■ PROBLEM REQUIREMENTS ■
Take from the data every line in which the word "none" is found.

■ Saved data entries ■
_ _ _ _ _ _ _
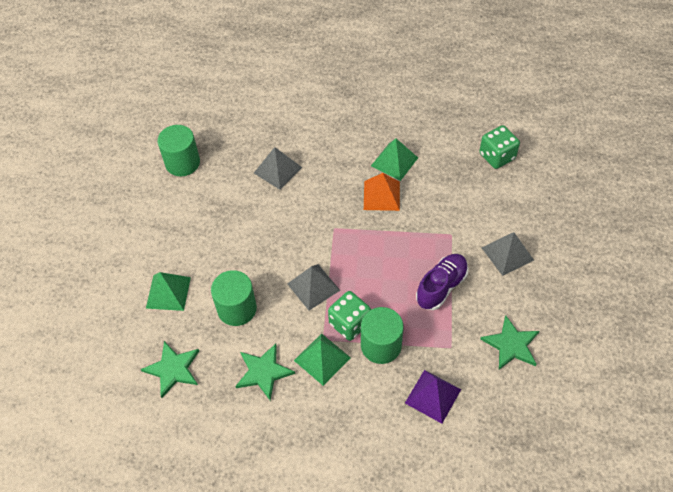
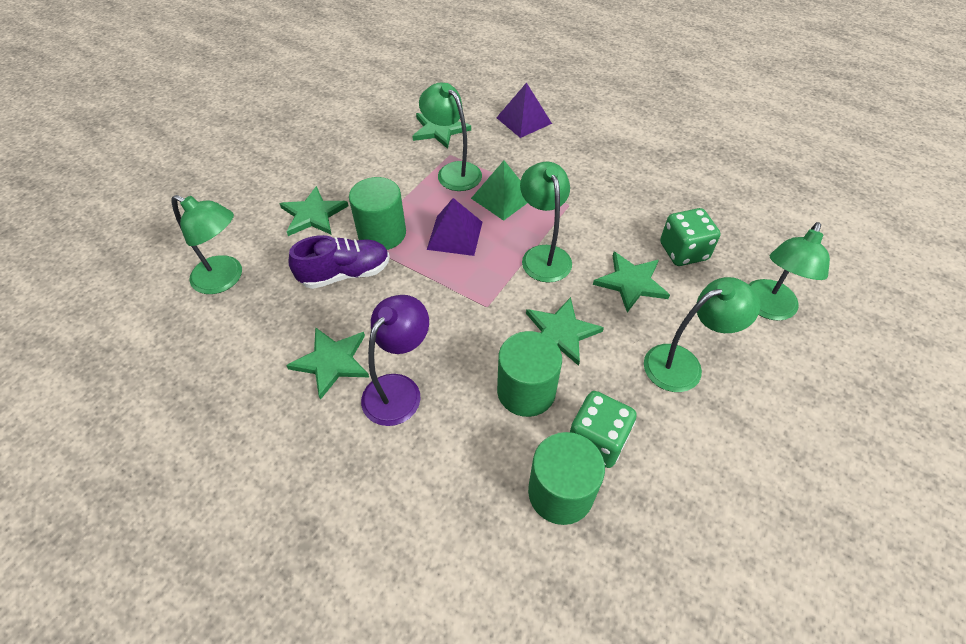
green lamp: none = 0 -> [171,195,242,294] [419,82,482,191] [520,162,572,282] [644,277,760,392] [748,222,830,321] = 5
green pyramid: [146,272,191,311] [294,333,351,386] [371,139,418,181] = 3 -> [471,161,527,221] = 1
green star: [141,341,199,398] [235,344,295,400] [481,315,539,370] = 3 -> [279,186,348,236] [286,327,369,400] [412,113,471,149] [526,297,604,366] [593,252,670,313] = 5
grey pyramid: [254,147,302,190] [287,264,340,311] [482,232,534,276] = 3 -> none = 0
orange pyramid: [364,173,400,211] = 1 -> none = 0
purple lamp: none = 0 -> [361,295,429,426] = 1
purple pyramid: [405,370,461,424] = 1 -> [427,198,482,256] [496,82,552,138] = 2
_ _ _ _ _ _ _
■ ANSWER TO THIS PROBLEM ■
green lamp: none = 0 -> [171,195,242,294] [419,82,482,191] [520,162,572,282] [644,277,760,392] [748,222,830,321] = 5
grey pyramid: [254,147,302,190] [287,264,340,311] [482,232,534,276] = 3 -> none = 0
orange pyramid: [364,173,400,211] = 1 -> none = 0
purple lamp: none = 0 -> [361,295,429,426] = 1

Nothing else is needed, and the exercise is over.